INFORMATION:
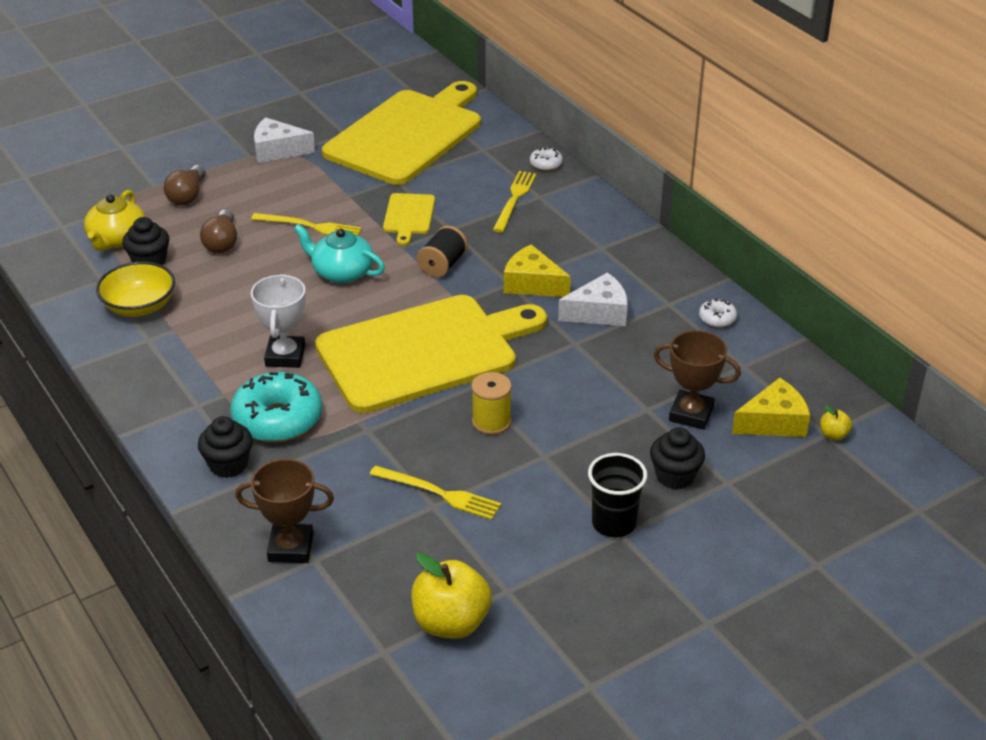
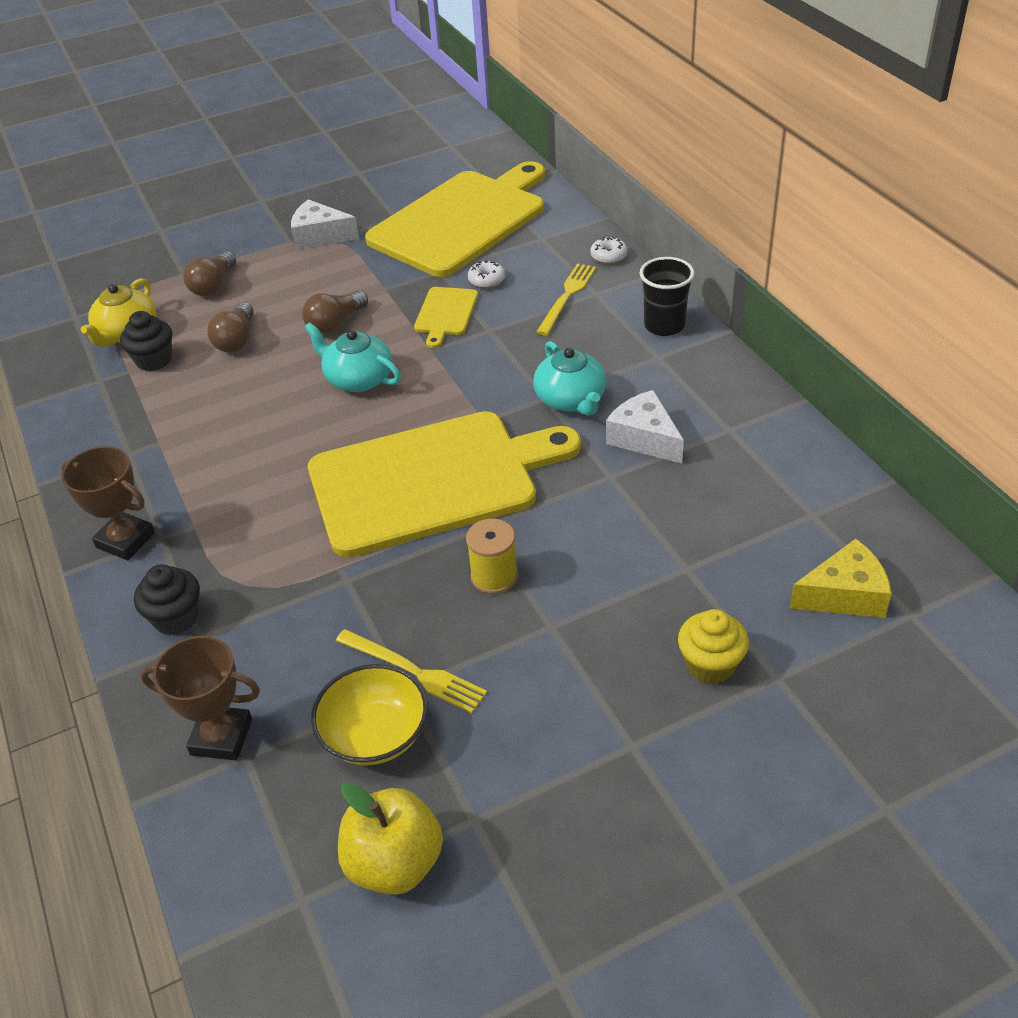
camera: 10 degrees right, 5 degrees up
yellow bowl [96,262,175,317] -> yellow bowl moved to [311,664,428,765]
turquoise donut [230,372,322,442] -> none
yellow fork [251,213,362,235] -> brown light bulb [302,290,368,334]
white trophy [251,274,306,368] -> none
black spool [417,226,468,278] -> none
yellow cheese [504,244,571,297] -> turquoise teapot [533,341,607,416]
white cheese [558,273,628,326] -> white cheese turned 120 degrees counterclockwise [606,390,684,464]
black cup [588,453,647,537] -> black cup moved to [640,257,694,336]
black cupcake [650,427,705,489] -> yellow cupcake [678,609,749,684]
brown trophy [654,330,741,430] -> brown trophy moved to [61,446,155,560]
white donut [699,299,737,328] -> white donut moved to [468,260,505,288]
yellow apple [820,405,852,440] -> none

REQUIRED ACTION: In the records above, find the line containing "black cup [588,453,647,537]"; please retype it and every line after it through the last line, exactly and with nothing else.

THE ANSWER:
black cup [588,453,647,537] -> black cup moved to [640,257,694,336]
black cupcake [650,427,705,489] -> yellow cupcake [678,609,749,684]
brown trophy [654,330,741,430] -> brown trophy moved to [61,446,155,560]
white donut [699,299,737,328] -> white donut moved to [468,260,505,288]
yellow apple [820,405,852,440] -> none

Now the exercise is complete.